Before-and-after change records
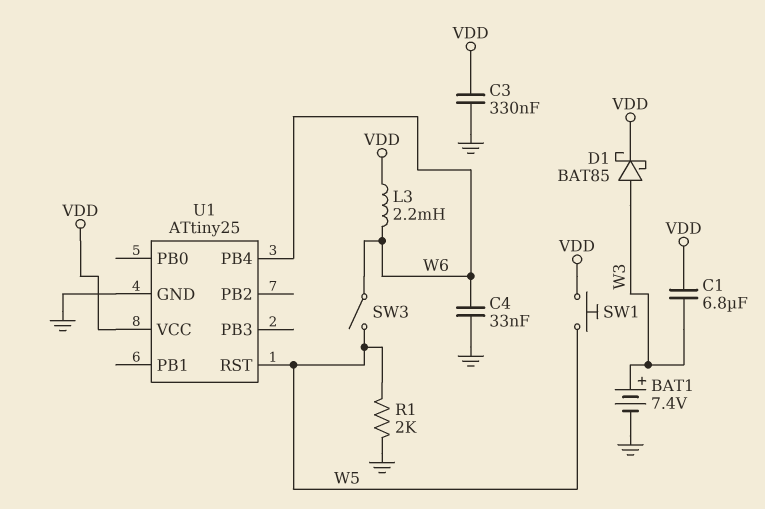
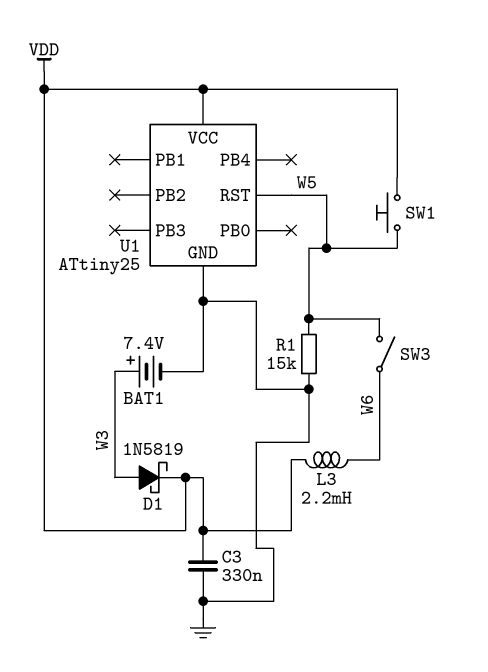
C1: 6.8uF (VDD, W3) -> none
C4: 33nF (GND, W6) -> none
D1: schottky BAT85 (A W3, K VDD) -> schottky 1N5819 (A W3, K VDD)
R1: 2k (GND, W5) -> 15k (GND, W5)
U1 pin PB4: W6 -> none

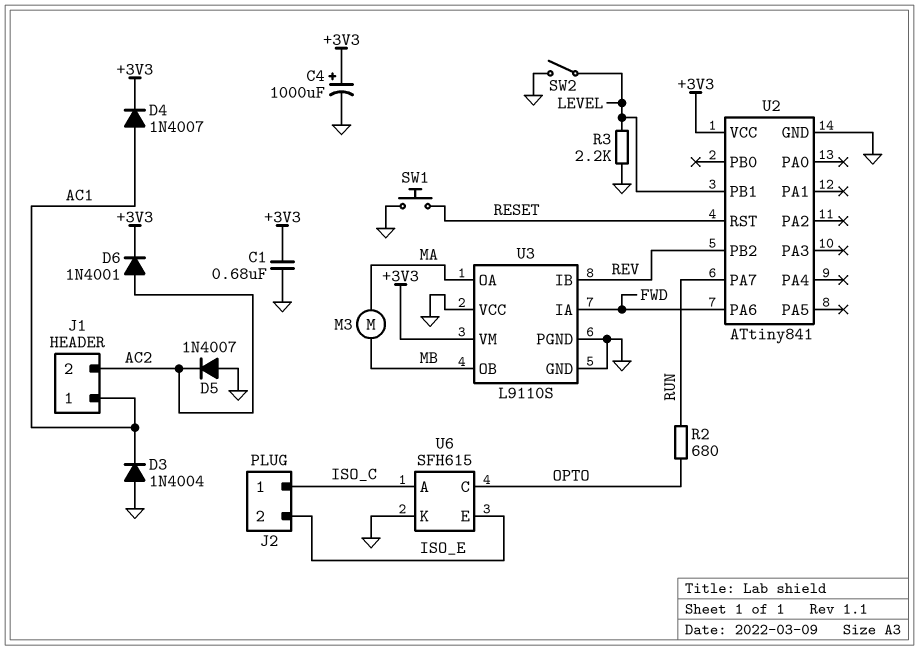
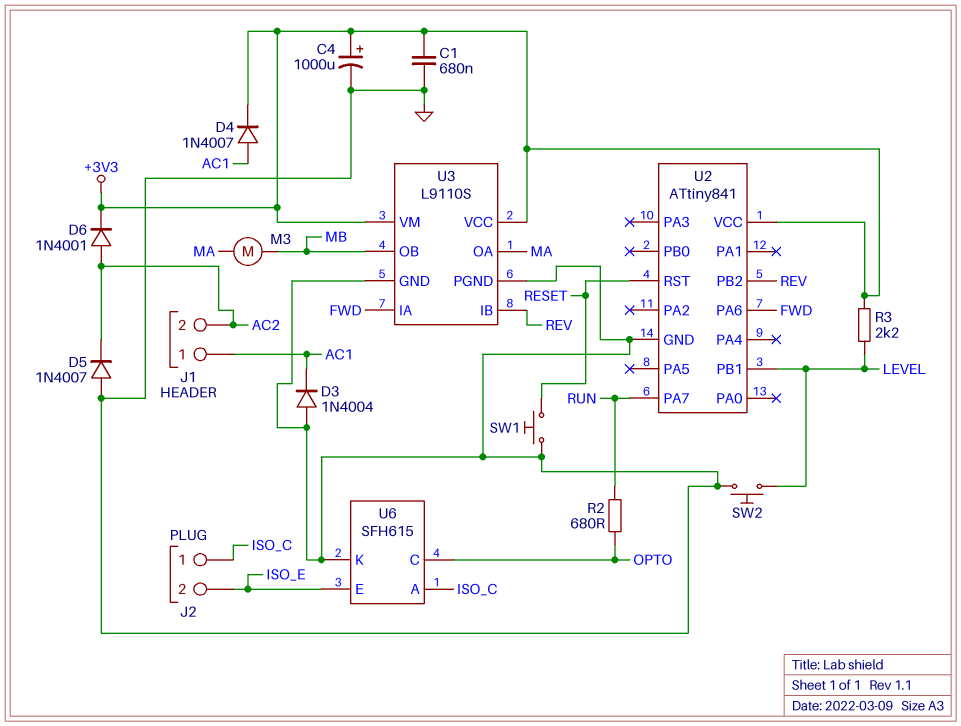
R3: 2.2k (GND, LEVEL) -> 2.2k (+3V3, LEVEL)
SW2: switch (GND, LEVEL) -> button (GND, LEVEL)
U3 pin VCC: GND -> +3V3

» **What you are asked to do**
For the entries above, print exactly the lines between the one with "C4: 33nF (GND, W6) -> none" and the one with "SW2: switch (GND, LEVEL)", inclusive, with no pictures.

» **The answer**
C4: 33nF (GND, W6) -> none
D1: schottky BAT85 (A W3, K VDD) -> schottky 1N5819 (A W3, K VDD)
R1: 2k (GND, W5) -> 15k (GND, W5)
U1 pin PB4: W6 -> none

R3: 2.2k (GND, LEVEL) -> 2.2k (+3V3, LEVEL)
SW2: switch (GND, LEVEL) -> button (GND, LEVEL)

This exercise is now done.